*Task item*
Print the listing as it stands, omitting all images.

*Collected data*
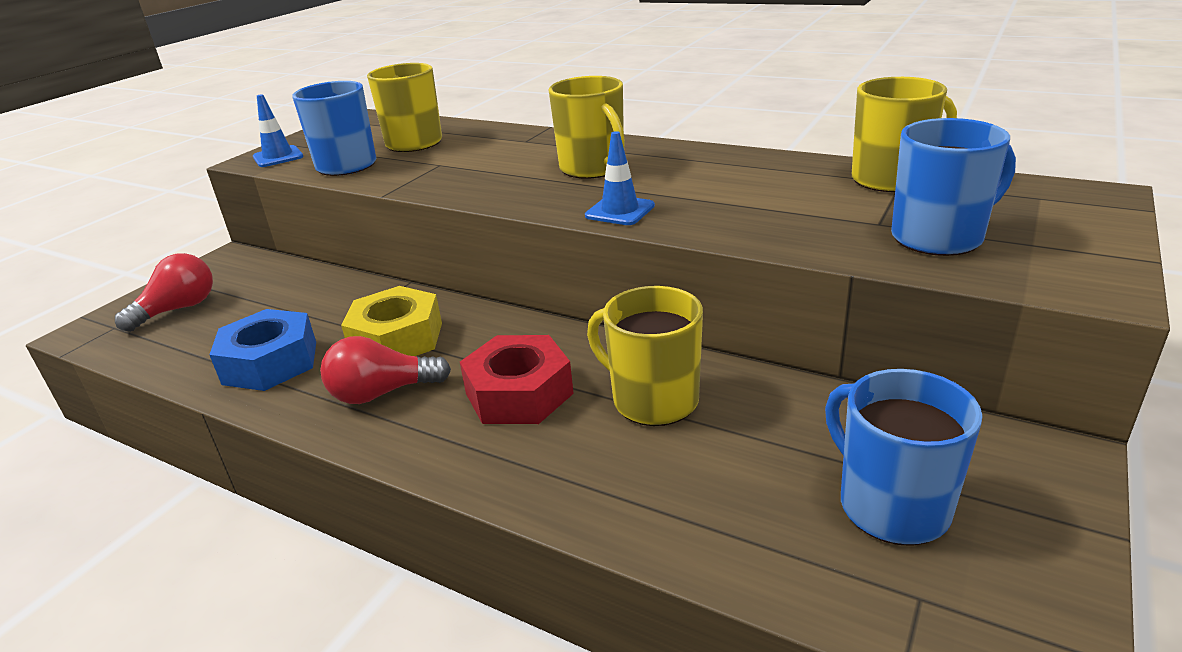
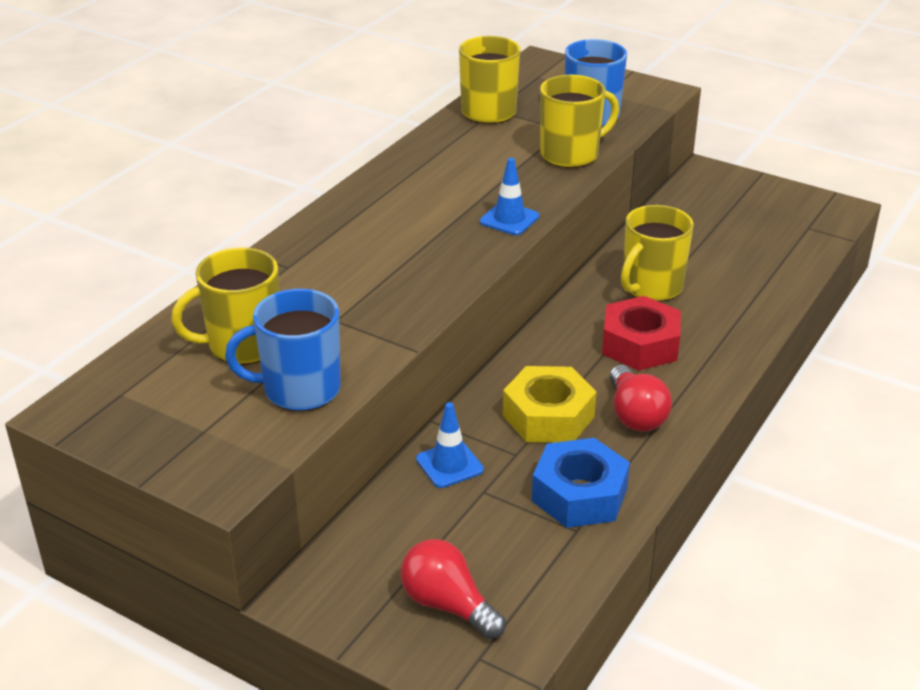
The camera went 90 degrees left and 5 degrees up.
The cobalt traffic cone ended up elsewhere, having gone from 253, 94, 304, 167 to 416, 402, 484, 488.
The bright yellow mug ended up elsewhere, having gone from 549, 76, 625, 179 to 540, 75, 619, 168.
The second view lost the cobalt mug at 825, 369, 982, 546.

*Output below*
The camera went 90 degrees left and 5 degrees up.
The cobalt traffic cone ended up elsewhere, having gone from 253, 94, 304, 167 to 416, 402, 484, 488.
The bright yellow mug ended up elsewhere, having gone from 549, 76, 625, 179 to 540, 75, 619, 168.
The second view lost the cobalt mug at 825, 369, 982, 546.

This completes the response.